#### EXERCISE BRIEF
Pull out every line of the records that contains the string "kern", matching case exactly.

[Stored entries]

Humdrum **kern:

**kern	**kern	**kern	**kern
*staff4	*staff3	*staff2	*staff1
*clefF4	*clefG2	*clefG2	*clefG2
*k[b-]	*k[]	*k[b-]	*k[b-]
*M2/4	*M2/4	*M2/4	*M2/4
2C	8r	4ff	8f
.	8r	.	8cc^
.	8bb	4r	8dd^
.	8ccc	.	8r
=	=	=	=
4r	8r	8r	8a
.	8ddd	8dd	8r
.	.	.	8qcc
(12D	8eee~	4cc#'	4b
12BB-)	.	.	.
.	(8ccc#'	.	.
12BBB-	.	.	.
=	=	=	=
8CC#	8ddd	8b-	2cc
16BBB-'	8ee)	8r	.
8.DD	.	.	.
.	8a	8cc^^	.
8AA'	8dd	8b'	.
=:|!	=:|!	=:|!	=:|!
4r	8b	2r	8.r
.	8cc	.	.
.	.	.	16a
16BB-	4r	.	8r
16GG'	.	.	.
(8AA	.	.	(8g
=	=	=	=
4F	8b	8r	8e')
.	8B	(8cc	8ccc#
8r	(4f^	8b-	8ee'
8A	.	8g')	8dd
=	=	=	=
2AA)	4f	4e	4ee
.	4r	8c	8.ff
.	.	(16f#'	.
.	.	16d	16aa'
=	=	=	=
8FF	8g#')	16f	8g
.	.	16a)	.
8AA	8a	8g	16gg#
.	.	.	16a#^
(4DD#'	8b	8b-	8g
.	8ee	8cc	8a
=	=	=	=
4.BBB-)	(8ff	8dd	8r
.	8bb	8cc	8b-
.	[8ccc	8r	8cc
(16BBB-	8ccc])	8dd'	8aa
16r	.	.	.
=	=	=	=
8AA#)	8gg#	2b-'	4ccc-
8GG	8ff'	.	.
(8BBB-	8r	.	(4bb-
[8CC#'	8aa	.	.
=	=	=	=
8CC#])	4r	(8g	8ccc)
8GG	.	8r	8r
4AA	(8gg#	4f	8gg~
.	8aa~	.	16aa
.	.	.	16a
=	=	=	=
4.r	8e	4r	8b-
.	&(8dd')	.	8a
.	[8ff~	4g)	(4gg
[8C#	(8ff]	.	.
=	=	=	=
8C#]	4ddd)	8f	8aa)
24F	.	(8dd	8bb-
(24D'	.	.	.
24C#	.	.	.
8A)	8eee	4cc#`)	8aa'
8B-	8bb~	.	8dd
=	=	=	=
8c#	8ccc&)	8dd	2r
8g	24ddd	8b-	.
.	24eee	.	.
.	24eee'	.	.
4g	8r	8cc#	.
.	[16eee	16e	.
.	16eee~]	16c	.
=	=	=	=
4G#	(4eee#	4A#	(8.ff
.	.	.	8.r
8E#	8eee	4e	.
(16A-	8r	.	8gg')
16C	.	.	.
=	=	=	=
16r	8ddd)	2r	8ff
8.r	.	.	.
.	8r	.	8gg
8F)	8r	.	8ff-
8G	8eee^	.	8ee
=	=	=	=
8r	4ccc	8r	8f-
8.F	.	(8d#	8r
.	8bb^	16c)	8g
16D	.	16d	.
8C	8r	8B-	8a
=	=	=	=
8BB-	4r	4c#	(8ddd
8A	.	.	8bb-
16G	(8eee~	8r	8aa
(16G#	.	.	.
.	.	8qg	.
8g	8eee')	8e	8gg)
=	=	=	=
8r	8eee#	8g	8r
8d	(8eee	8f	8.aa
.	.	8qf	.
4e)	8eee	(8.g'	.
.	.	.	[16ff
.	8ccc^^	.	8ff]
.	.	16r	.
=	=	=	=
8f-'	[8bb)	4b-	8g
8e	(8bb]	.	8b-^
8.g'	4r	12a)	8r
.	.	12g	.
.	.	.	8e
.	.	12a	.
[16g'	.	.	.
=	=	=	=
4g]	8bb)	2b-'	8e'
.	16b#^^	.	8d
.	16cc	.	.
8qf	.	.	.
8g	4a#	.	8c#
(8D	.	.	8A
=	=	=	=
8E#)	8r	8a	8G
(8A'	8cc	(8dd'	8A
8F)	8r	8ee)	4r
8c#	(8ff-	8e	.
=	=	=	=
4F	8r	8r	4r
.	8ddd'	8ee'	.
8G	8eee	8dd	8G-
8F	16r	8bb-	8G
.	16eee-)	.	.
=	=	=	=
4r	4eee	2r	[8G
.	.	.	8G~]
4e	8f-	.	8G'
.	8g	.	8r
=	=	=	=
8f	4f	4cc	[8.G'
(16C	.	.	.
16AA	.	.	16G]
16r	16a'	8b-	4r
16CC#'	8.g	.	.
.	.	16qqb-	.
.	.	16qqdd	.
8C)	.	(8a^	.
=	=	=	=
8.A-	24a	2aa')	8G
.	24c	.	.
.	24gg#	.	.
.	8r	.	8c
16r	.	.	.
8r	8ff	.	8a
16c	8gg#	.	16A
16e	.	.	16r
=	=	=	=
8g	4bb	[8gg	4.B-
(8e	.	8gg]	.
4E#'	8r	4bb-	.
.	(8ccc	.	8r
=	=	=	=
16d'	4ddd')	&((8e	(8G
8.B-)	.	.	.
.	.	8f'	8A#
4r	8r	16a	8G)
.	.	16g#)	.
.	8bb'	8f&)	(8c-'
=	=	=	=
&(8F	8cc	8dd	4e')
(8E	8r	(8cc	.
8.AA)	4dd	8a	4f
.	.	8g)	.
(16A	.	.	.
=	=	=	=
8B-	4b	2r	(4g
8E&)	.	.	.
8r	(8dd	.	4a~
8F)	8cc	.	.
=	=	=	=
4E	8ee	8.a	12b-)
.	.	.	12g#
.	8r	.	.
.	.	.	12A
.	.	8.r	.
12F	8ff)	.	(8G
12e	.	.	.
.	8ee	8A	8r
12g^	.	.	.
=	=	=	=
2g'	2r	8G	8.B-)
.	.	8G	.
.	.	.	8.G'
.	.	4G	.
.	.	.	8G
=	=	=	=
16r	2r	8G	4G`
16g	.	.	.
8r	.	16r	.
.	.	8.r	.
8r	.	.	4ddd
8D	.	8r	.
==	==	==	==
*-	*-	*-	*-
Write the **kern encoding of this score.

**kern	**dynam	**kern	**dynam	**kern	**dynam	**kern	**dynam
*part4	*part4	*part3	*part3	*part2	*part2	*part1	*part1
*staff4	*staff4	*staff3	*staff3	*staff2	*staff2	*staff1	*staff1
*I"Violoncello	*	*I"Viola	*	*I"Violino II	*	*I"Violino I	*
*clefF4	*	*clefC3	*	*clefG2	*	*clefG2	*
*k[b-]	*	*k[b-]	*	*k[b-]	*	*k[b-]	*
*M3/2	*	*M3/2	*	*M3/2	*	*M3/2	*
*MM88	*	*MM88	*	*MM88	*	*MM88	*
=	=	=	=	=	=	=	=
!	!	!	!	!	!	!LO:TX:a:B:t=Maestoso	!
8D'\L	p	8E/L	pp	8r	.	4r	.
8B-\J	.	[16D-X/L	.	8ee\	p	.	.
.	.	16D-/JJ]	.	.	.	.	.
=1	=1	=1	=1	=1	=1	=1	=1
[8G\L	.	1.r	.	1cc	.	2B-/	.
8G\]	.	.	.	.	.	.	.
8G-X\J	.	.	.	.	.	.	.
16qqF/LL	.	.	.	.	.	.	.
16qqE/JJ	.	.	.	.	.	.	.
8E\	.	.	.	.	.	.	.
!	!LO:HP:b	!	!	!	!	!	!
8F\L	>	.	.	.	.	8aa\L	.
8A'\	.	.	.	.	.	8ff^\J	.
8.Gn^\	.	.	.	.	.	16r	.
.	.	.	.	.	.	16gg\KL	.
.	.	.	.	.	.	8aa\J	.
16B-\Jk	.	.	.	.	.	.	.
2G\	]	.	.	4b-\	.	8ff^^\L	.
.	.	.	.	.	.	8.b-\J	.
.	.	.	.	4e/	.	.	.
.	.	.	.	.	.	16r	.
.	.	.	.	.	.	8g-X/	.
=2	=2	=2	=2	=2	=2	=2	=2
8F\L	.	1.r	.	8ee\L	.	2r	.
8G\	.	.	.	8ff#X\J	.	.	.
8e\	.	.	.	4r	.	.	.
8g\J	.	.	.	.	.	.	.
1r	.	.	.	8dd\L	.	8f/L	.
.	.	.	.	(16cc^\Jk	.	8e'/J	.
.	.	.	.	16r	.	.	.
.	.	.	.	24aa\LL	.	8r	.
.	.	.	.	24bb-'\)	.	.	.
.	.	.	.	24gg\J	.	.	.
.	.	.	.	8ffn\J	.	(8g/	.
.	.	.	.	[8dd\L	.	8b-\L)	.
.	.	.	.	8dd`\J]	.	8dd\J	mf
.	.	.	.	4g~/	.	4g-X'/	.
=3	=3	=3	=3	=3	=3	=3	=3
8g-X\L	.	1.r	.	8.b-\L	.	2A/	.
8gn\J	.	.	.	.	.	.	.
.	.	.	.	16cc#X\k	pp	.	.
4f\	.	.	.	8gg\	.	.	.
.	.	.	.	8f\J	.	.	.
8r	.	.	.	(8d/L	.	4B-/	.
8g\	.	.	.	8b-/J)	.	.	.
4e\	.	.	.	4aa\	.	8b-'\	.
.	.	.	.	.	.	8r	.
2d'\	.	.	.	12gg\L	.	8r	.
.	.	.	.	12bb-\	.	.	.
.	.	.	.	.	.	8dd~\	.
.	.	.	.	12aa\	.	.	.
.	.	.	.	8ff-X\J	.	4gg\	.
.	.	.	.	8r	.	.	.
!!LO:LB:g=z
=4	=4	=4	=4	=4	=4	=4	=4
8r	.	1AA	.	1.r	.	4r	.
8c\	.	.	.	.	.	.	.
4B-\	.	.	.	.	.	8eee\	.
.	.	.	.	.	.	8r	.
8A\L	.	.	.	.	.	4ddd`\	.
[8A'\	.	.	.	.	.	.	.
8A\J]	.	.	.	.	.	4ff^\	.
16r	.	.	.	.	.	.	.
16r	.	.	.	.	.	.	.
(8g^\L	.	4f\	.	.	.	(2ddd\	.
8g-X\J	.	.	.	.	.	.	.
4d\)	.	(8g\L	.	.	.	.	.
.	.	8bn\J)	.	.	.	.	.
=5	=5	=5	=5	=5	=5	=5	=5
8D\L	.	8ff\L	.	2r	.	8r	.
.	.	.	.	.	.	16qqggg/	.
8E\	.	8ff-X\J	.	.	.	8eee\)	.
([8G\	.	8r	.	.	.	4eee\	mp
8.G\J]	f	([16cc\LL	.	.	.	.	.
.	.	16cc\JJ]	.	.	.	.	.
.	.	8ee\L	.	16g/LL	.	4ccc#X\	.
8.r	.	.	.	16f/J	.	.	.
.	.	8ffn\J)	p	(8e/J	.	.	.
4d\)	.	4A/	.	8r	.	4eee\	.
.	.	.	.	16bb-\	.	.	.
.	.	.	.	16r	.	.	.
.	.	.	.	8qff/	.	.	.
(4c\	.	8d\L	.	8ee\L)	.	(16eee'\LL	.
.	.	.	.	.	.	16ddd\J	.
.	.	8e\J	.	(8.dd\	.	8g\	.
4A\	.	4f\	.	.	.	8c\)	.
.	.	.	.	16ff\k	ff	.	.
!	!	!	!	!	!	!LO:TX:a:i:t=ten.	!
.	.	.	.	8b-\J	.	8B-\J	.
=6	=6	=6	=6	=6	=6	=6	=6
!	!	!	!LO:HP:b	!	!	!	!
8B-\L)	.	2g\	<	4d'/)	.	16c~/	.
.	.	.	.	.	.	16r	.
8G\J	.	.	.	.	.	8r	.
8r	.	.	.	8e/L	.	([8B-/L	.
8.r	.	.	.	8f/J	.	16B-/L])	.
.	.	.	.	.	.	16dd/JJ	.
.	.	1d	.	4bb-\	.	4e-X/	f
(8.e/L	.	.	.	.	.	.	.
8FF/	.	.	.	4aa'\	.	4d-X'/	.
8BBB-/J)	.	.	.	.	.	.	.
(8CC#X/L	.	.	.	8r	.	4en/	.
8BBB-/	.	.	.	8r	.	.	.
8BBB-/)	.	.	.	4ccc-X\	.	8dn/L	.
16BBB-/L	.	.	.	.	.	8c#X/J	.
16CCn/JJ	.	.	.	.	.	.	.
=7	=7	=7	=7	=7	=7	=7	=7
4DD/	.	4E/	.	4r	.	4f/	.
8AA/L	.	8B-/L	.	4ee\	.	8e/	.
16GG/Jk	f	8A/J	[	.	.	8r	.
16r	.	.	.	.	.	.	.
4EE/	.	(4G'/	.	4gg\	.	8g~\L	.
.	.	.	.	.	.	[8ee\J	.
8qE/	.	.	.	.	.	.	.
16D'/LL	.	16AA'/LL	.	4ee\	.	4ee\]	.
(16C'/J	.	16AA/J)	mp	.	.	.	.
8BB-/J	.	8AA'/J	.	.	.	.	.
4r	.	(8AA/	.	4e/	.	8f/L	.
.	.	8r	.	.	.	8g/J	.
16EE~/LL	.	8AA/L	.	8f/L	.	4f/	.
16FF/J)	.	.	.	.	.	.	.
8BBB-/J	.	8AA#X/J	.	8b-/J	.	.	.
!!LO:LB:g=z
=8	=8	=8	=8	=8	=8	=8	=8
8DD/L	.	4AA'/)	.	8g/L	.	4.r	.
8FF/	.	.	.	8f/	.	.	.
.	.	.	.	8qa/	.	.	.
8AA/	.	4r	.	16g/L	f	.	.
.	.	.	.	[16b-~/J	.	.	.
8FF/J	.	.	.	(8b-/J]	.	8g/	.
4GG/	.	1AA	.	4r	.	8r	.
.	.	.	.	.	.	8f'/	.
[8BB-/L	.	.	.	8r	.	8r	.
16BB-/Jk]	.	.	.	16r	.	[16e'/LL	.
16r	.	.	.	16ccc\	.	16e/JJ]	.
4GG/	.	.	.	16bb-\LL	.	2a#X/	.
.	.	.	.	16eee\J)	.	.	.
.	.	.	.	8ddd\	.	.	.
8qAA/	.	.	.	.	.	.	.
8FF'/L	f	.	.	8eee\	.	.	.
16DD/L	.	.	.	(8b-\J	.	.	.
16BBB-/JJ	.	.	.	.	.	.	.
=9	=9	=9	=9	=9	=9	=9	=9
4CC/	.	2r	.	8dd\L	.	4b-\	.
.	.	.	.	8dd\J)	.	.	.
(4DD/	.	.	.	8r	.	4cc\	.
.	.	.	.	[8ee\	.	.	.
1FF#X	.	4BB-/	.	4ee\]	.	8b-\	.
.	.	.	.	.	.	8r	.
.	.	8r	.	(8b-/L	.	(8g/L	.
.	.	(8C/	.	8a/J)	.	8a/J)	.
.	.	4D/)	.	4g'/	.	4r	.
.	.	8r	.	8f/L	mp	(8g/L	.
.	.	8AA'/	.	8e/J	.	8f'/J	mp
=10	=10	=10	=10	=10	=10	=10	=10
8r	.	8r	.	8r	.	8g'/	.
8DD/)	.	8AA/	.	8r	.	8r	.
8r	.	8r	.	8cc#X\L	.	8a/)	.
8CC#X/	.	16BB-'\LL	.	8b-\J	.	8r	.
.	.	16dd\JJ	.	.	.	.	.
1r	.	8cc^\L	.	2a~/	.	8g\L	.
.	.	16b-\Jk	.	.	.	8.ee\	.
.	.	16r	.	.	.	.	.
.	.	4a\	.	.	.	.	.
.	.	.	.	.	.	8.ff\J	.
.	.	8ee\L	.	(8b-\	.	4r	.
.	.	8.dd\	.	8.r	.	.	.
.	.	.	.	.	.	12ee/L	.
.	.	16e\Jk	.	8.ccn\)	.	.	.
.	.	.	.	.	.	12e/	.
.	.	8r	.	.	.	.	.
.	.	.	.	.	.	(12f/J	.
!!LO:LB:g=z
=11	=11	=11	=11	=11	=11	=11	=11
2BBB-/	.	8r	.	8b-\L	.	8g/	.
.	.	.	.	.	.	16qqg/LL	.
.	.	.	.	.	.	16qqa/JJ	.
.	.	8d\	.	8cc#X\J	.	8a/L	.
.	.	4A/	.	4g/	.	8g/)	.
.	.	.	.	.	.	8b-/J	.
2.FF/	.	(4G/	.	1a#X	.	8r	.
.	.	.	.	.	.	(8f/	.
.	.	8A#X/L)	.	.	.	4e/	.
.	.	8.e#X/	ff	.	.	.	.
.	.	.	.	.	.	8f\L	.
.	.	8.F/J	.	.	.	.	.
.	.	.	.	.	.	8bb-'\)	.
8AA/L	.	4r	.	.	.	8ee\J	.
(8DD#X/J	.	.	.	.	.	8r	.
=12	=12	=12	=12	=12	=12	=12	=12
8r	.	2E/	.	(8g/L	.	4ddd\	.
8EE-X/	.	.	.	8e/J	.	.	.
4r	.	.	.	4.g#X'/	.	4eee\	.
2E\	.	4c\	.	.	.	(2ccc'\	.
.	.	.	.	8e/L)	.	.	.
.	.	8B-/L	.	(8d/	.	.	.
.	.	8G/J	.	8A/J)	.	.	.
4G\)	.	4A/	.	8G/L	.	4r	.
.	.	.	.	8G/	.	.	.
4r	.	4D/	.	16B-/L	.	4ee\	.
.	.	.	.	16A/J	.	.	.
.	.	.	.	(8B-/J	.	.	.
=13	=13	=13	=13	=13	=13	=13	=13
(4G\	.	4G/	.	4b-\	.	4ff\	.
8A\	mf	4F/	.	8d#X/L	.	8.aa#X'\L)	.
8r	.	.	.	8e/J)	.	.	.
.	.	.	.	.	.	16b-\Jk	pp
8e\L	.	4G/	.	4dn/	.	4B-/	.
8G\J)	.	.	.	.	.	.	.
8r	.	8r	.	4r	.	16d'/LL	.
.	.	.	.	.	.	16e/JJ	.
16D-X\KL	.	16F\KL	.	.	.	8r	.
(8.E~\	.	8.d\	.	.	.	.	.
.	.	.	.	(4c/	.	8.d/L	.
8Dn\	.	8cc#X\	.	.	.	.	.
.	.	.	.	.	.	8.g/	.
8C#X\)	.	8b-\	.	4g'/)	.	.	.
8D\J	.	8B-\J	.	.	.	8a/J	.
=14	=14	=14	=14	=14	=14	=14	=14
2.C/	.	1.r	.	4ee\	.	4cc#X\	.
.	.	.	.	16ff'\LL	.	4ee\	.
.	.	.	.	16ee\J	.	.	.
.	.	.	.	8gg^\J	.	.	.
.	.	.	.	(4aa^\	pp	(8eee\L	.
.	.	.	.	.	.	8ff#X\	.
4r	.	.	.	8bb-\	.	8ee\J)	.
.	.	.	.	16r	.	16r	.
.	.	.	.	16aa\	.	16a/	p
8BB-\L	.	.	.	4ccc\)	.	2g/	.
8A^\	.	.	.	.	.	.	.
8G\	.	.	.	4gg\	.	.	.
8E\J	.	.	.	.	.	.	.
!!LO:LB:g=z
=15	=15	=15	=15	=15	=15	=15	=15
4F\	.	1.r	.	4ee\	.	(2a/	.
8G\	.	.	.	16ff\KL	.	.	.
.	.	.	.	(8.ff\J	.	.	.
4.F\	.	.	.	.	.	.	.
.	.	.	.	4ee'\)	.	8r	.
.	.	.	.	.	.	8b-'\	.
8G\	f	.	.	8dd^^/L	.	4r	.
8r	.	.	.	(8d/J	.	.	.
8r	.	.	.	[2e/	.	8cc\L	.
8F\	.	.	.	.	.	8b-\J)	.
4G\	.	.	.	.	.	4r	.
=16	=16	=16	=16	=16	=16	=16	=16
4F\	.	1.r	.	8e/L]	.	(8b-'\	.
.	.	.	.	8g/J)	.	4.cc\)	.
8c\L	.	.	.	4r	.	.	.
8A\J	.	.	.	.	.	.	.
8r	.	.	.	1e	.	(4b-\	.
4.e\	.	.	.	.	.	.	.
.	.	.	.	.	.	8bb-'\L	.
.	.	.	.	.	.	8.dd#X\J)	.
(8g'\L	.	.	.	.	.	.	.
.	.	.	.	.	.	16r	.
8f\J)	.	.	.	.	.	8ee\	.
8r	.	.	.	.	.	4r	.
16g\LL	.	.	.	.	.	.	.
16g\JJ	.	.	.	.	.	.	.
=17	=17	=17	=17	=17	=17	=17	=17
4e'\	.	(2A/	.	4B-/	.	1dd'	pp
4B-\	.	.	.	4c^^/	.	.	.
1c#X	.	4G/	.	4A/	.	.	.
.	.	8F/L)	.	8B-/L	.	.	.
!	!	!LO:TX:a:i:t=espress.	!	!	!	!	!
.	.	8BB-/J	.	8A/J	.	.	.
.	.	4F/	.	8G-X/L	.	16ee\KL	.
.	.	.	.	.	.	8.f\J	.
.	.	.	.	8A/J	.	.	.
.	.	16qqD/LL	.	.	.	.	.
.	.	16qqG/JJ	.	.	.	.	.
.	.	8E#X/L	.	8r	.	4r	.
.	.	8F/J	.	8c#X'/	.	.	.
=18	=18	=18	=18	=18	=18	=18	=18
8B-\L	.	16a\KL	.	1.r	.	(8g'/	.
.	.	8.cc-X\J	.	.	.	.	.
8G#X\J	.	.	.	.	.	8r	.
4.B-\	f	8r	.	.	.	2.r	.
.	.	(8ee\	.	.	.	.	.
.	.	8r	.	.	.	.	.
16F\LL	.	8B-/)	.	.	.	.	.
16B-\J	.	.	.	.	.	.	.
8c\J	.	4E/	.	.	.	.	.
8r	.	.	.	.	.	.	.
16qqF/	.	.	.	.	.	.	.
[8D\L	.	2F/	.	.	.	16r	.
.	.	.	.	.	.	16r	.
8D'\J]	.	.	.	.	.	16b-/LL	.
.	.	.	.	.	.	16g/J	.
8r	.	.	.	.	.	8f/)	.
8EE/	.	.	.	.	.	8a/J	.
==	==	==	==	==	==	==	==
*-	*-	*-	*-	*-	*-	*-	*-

#### FINAL ANSWER
Humdrum **kern:
**kern	**kern	**kern	**kern
Write the **kern encoding of this score.
**kern	**dynam	**kern	**dynam	**kern	**dynam	**kern	**dynam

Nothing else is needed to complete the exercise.